[Opening Exercise material section]
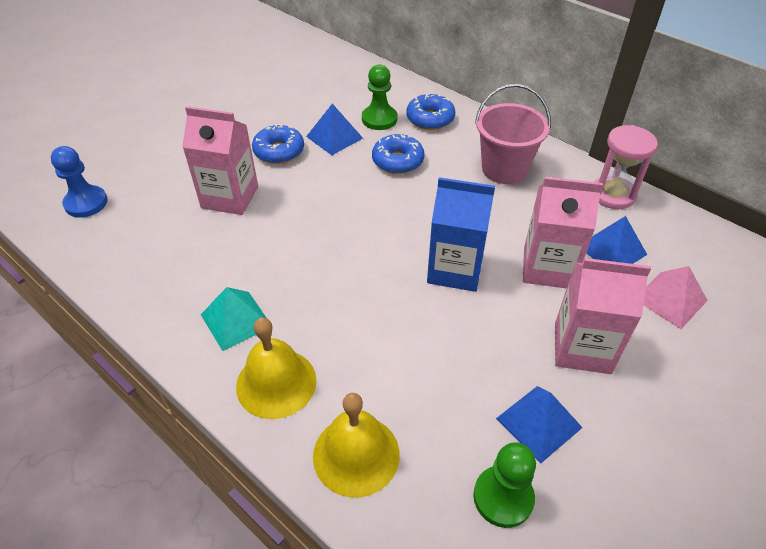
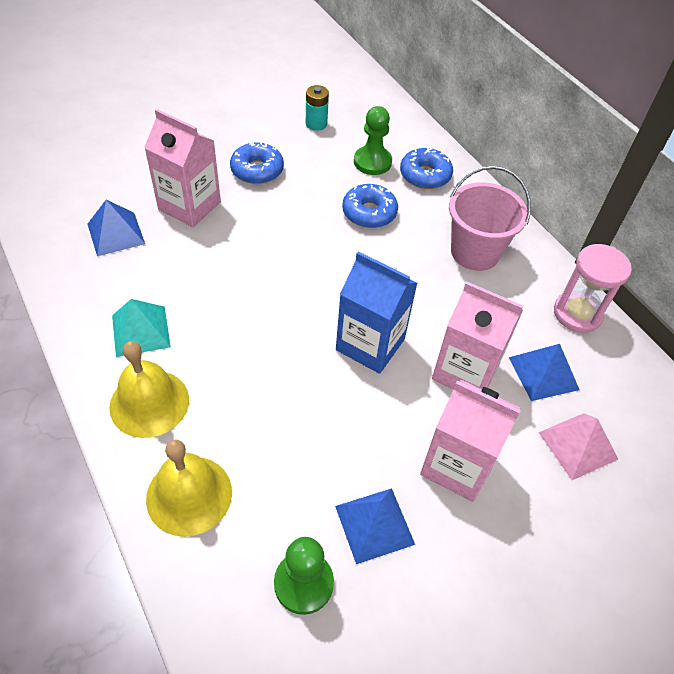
camera: 15 degrees right, 5 degrees up
blue pawn [51,146,108,218] -> none
blue pyramid [306,104,363,155] -> blue pyramid moved to [88,200,145,256]
none -> turquoise battery [306,85,329,131]

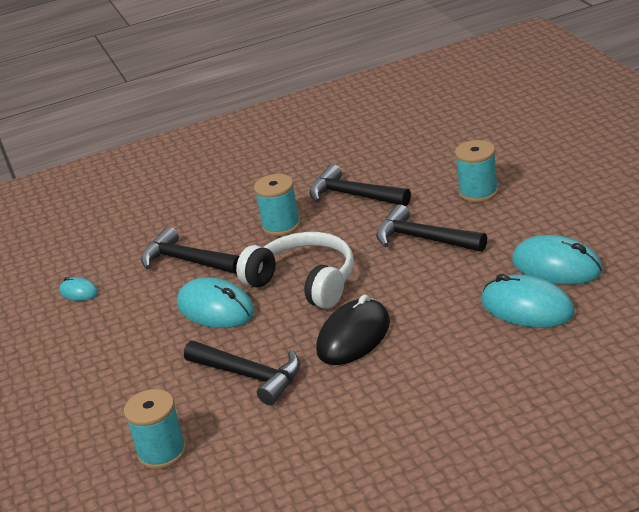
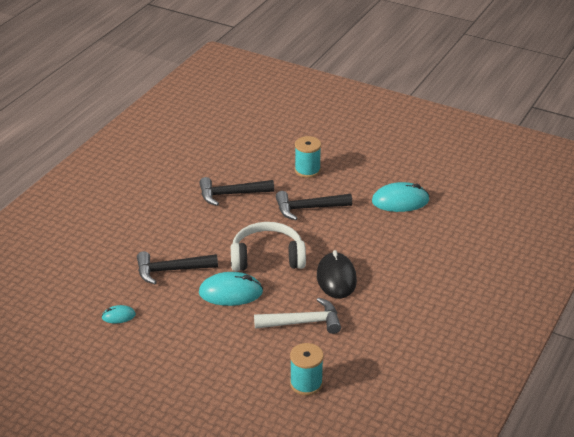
camera: 45 degrees left, 5 degrees up
black hammer [184,341,300,405] -> white hammer [254,297,341,334]
turquoise spool [254,174,301,236] -> none
turquoise mouse [481,274,575,328] -> none

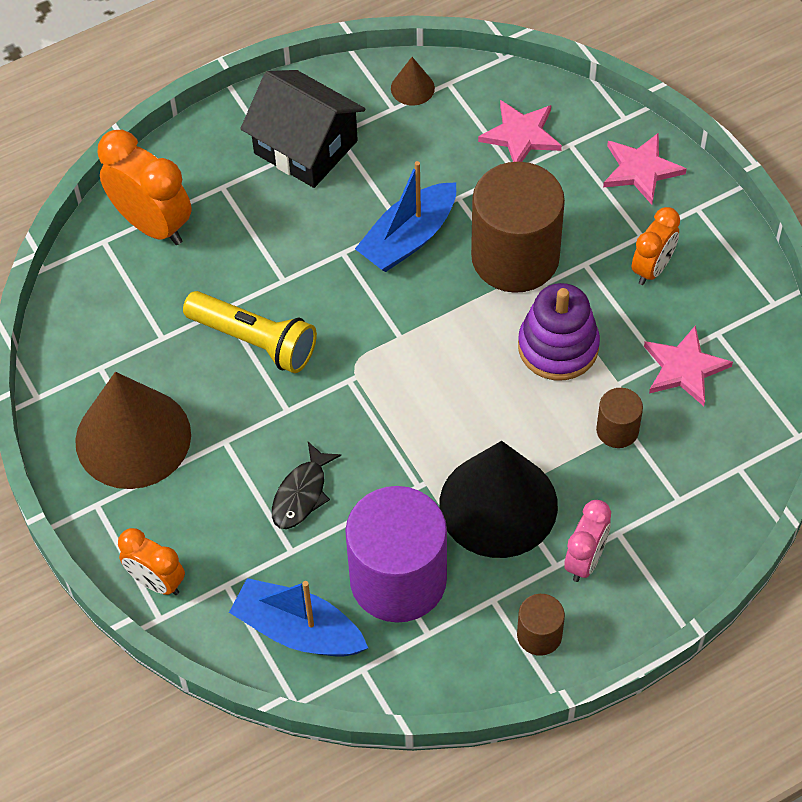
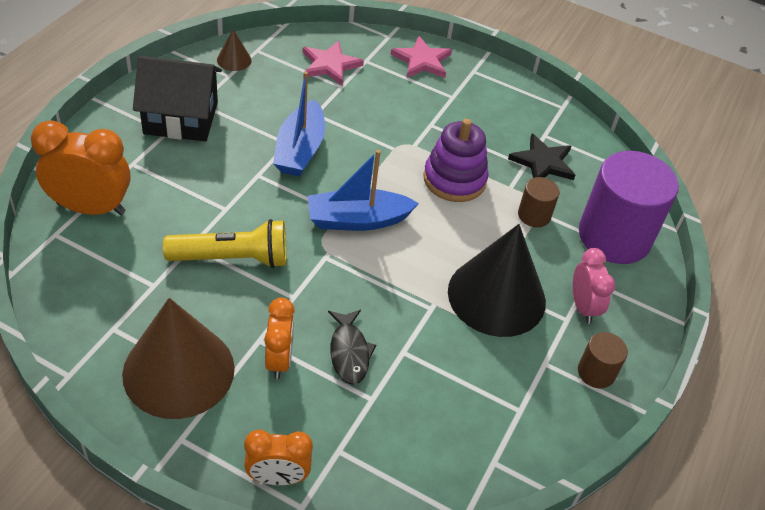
camera: 40 degrees left, 10 degrees down
blue boat [229,578,368,657] -> blue boat moved to [308,150,419,231]
purple cylinder [345,486,447,622] -> purple cylinder moved to [579,151,679,264]
brown cylinder [471,162,565,293] -> none
orange clock [632,207,680,285] -> orange clock moved to [264,298,295,379]
pink star [644,325,733,406] -> black star [508,134,575,180]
[Closing Exercise material section]
(Request):
Every record above must be printed exactly, except for its images.

(Solution for this exercise):
camera: 15 degrees right, 5 degrees up
blue pawn [51,146,108,218] -> none
blue pyramid [306,104,363,155] -> blue pyramid moved to [88,200,145,256]
none -> turquoise battery [306,85,329,131]

camera: 45 degrees left, 5 degrees up
black hammer [184,341,300,405] -> white hammer [254,297,341,334]
turquoise spool [254,174,301,236] -> none
turquoise mouse [481,274,575,328] -> none

camera: 40 degrees left, 10 degrees down
blue boat [229,578,368,657] -> blue boat moved to [308,150,419,231]
purple cylinder [345,486,447,622] -> purple cylinder moved to [579,151,679,264]
brown cylinder [471,162,565,293] -> none
orange clock [632,207,680,285] -> orange clock moved to [264,298,295,379]
pink star [644,325,733,406] -> black star [508,134,575,180]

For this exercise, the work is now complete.